• RECORD EXCERPTS:

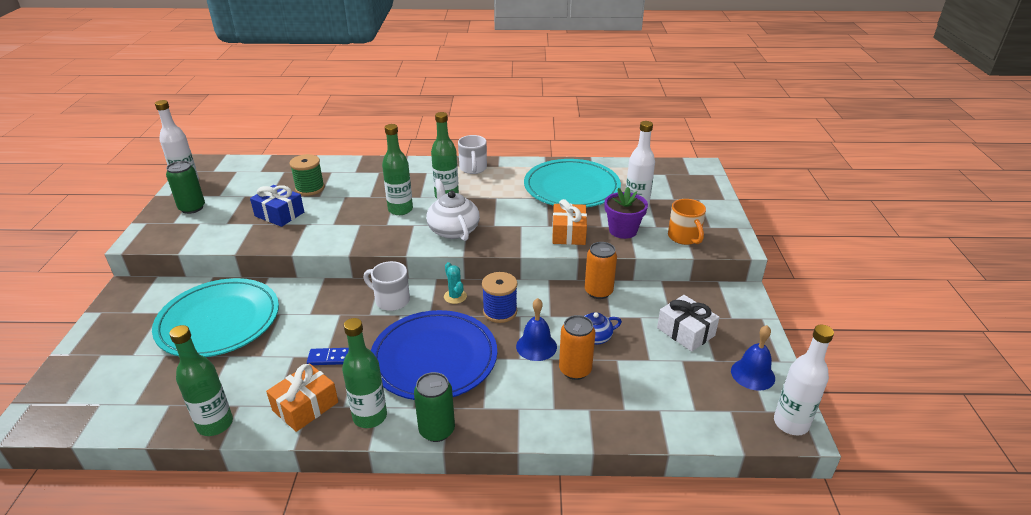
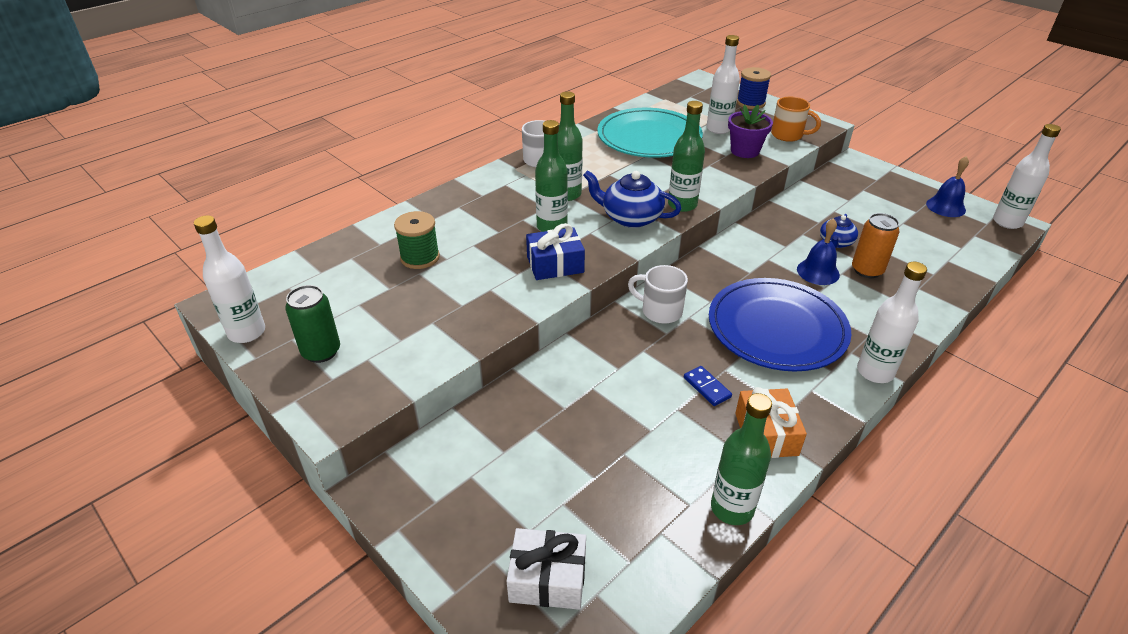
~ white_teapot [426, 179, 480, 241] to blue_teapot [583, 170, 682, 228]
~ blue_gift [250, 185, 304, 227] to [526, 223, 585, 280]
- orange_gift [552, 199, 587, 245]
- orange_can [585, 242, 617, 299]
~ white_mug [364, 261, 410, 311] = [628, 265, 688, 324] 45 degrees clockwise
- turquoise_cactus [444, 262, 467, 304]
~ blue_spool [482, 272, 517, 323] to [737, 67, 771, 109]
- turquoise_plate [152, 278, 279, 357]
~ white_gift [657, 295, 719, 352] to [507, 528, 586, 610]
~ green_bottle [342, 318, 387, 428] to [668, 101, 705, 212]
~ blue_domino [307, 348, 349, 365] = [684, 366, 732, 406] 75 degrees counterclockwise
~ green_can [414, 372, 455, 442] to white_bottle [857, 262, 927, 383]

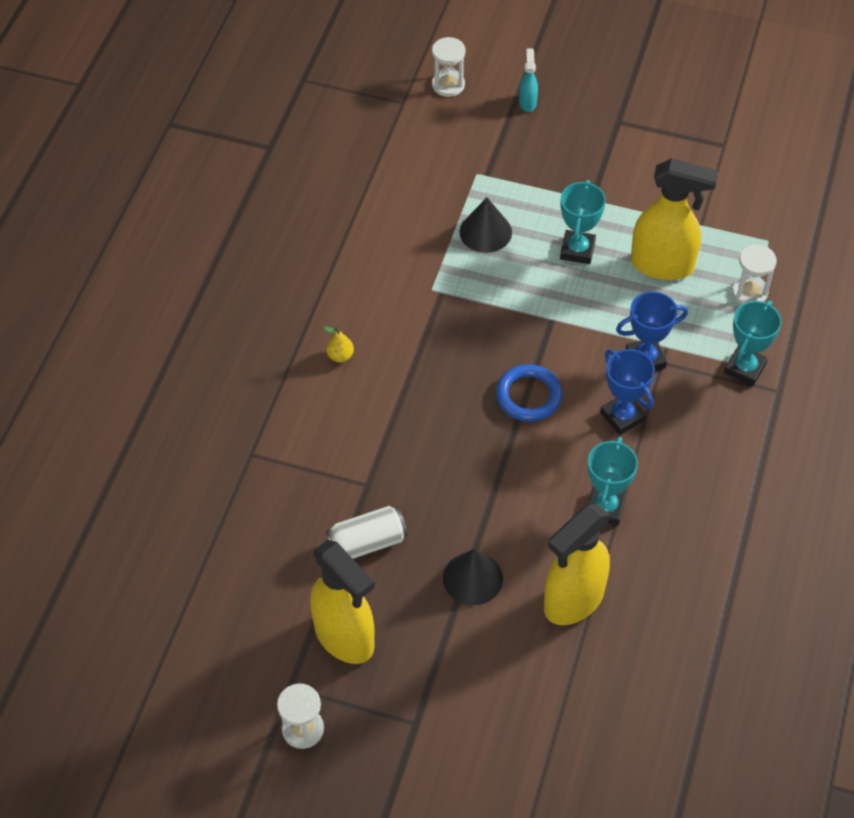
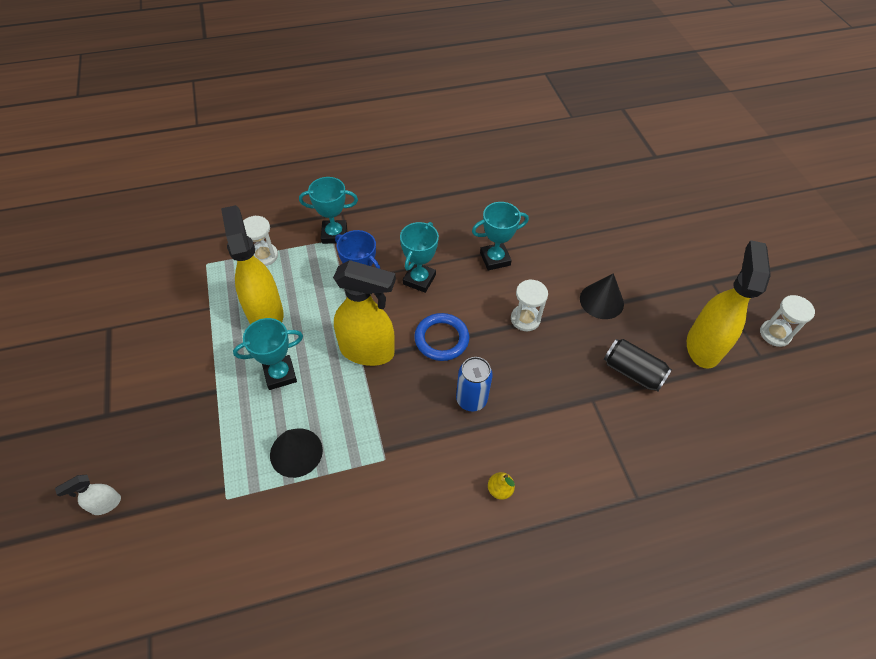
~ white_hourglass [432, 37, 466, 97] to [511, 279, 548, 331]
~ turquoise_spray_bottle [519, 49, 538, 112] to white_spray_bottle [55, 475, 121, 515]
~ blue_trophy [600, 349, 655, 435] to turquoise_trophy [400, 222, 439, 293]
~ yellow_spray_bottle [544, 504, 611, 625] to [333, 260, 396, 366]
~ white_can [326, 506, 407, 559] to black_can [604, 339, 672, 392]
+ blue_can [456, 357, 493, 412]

* * *

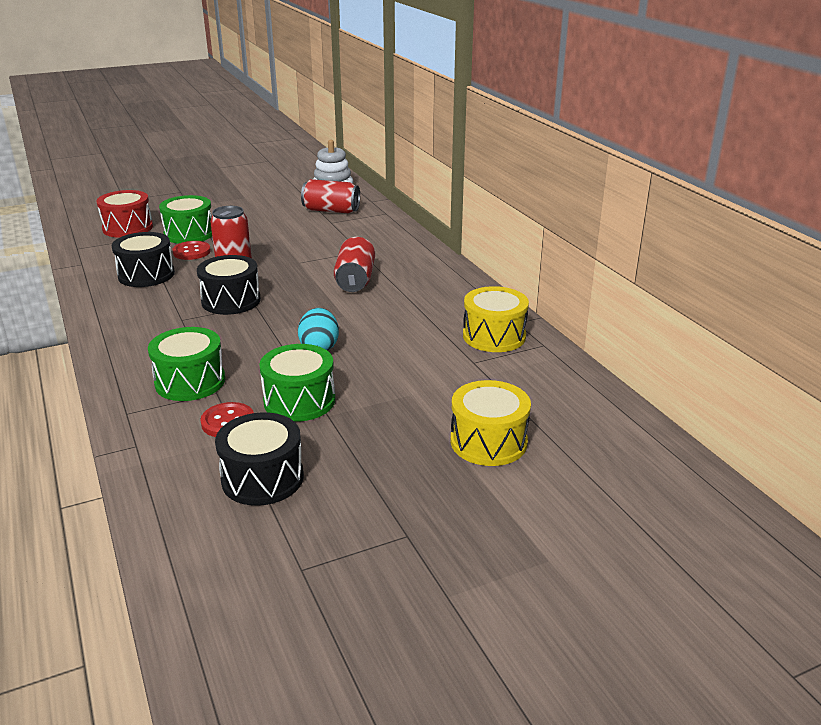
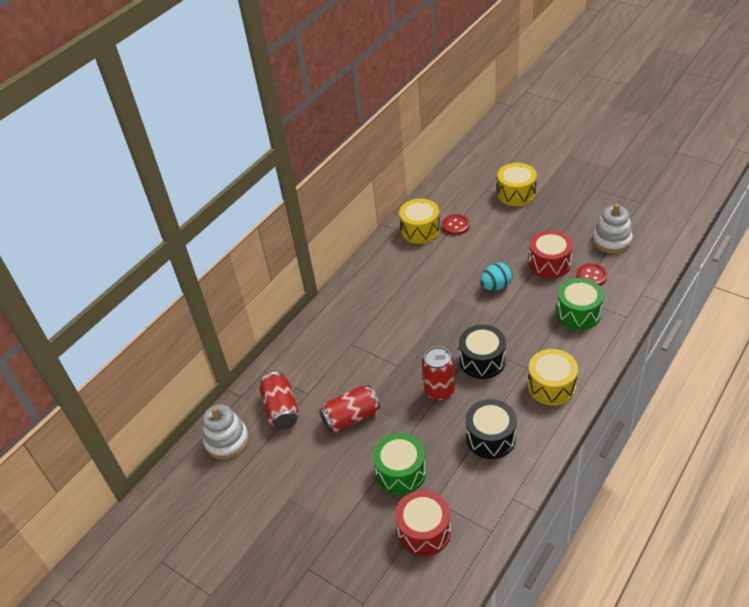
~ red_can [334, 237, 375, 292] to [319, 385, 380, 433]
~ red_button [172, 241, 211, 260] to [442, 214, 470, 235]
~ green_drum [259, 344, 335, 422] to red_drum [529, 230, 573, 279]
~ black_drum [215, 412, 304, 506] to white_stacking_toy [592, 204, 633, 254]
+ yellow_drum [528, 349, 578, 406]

• TASK TO COMPLETE: Look above for the line containing "170, 682, 228]". Output from there through the line containing "- orange_can [585, 242, 617, 299]", exactly and inclusively.

• ANSWER TO THIS TASK:
~ white_teapot [426, 179, 480, 241] to blue_teapot [583, 170, 682, 228]
~ blue_gift [250, 185, 304, 227] to [526, 223, 585, 280]
- orange_gift [552, 199, 587, 245]
- orange_can [585, 242, 617, 299]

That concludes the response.